EXERCISE DIRECTIONS: The answer must match the material word for word, with every line included.

[[ DATASET RECORDS open ]]

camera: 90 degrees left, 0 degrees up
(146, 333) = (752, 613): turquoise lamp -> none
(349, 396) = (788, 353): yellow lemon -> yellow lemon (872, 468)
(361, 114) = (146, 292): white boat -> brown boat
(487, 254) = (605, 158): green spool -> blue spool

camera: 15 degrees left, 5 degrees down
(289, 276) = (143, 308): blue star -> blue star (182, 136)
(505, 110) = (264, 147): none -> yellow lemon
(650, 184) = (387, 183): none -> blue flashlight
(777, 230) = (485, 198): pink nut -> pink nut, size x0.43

[[ DATASET RECORDS closed ]]

RESPONSE TO THE EXERCISE:
camera: 90 degrees left, 0 degrees up
(146, 333) = (752, 613): turquoise lamp -> none
(349, 396) = (788, 353): yellow lemon -> yellow lemon (872, 468)
(361, 114) = (146, 292): white boat -> brown boat
(487, 254) = (605, 158): green spool -> blue spool

camera: 15 degrees left, 5 degrees down
(289, 276) = (143, 308): blue star -> blue star (182, 136)
(505, 110) = (264, 147): none -> yellow lemon
(650, 184) = (387, 183): none -> blue flashlight
(777, 230) = (485, 198): pink nut -> pink nut, size x0.43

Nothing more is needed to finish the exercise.